(Source records)
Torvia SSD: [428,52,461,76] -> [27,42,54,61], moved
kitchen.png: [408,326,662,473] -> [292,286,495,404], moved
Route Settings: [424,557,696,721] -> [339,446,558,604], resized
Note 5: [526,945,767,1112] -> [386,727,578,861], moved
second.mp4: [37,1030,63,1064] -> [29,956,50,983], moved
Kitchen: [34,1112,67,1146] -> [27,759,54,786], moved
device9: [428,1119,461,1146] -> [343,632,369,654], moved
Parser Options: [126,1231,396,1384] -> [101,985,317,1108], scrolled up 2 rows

WORK REQUEST. Extract exactly the lines between the line containing "device9: [428,1119,461,1146] ->" and the end of the data, including both.

RESPONSE TO THE TASK.
device9: [428,1119,461,1146] -> [343,632,369,654], moved
Parser Options: [126,1231,396,1384] -> [101,985,317,1108], scrolled up 2 rows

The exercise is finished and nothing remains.